- [Work task]: Could you restate the entries below word for word and leave out the pictures?

- [Input records]:
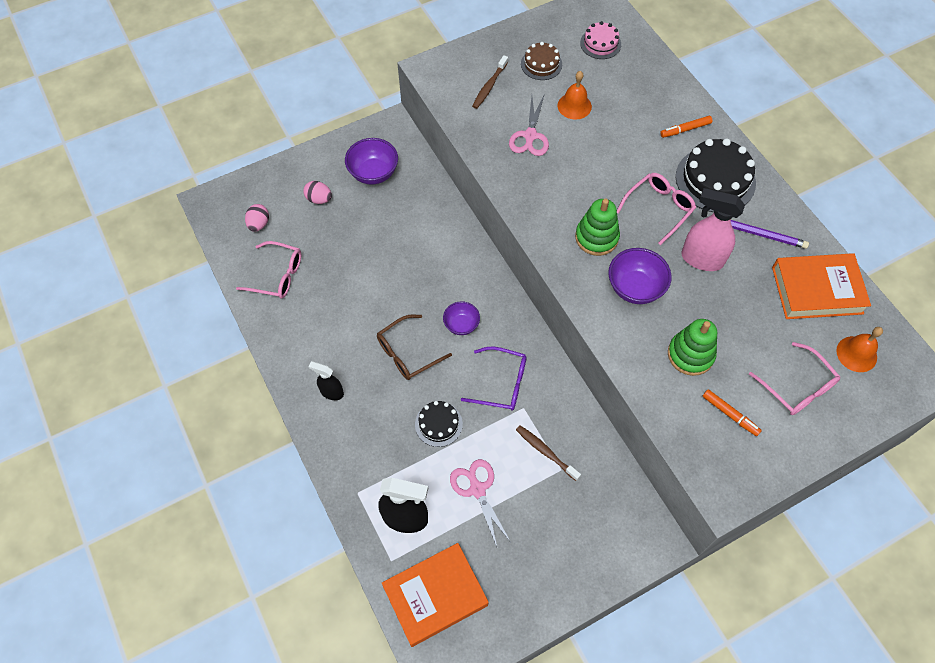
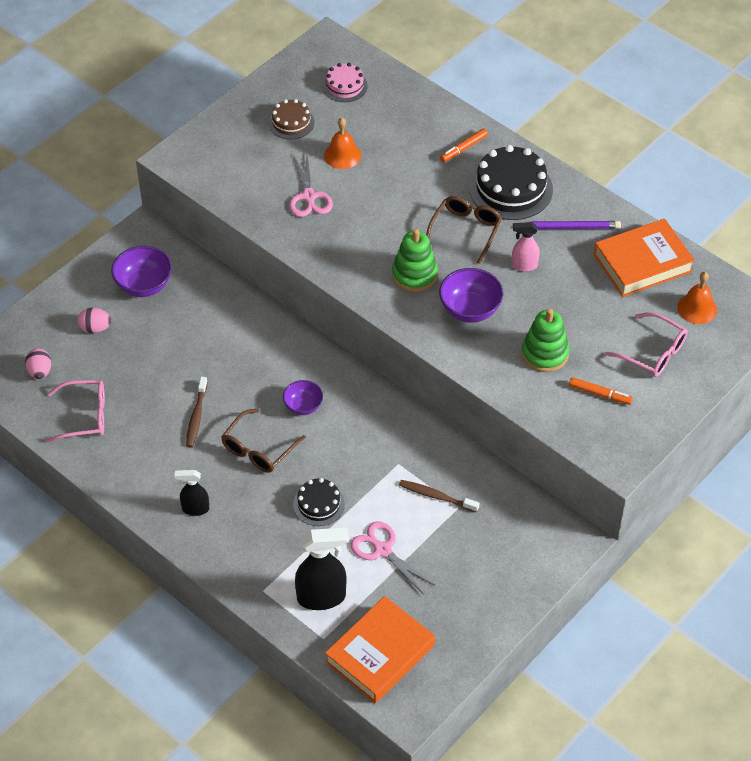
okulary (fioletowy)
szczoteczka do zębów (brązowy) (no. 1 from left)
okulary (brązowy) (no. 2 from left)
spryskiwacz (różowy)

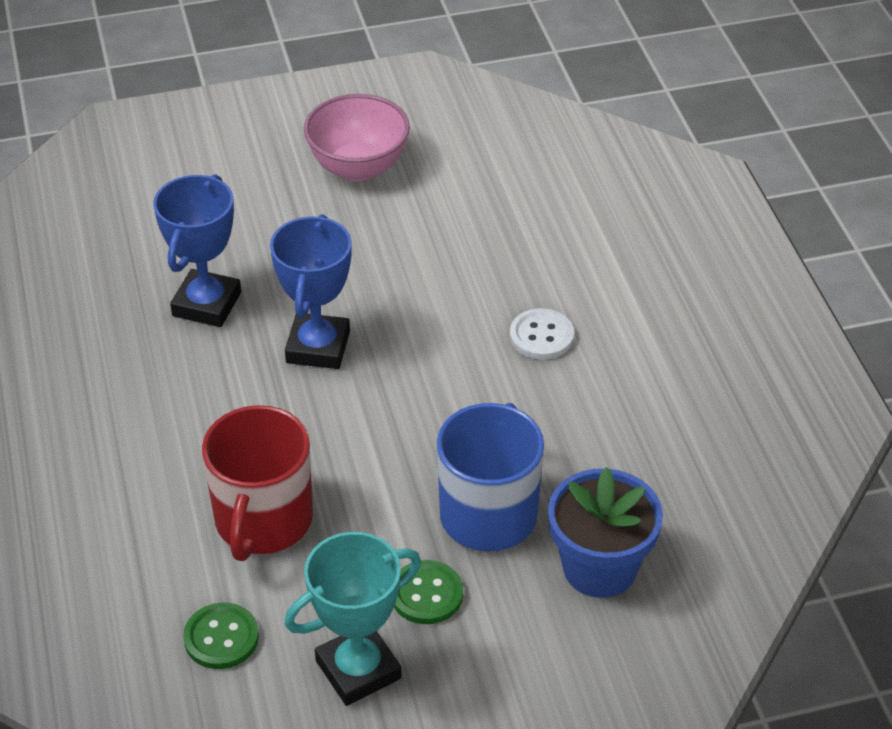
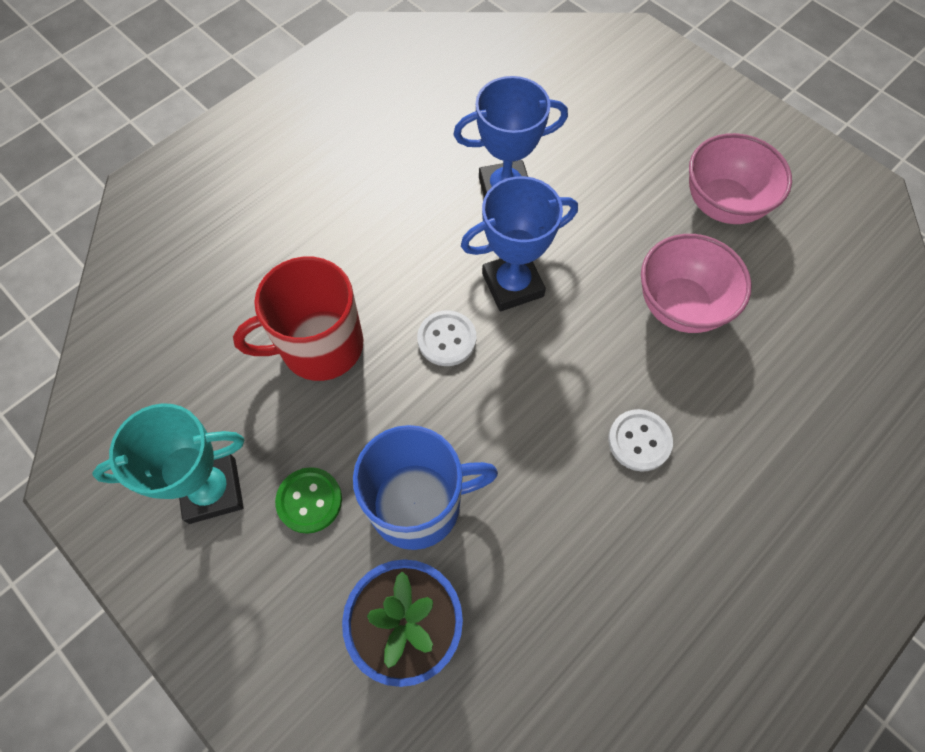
guzik (zielony) (no. 1 from left in the first image)
guzik (biały) (no. 1 from left)
miska (różowy) (no. 1 from left)
puchar (turkusowy)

- [Response area]:
okulary (fioletowy)
szczoteczka do zębów (brązowy) (no. 1 from left)
okulary (brązowy) (no. 2 from left)
spryskiwacz (różowy)

guzik (zielony) (no. 1 from left in the first image)
guzik (biały) (no. 1 from left)
miska (różowy) (no. 1 from left)
puchar (turkusowy)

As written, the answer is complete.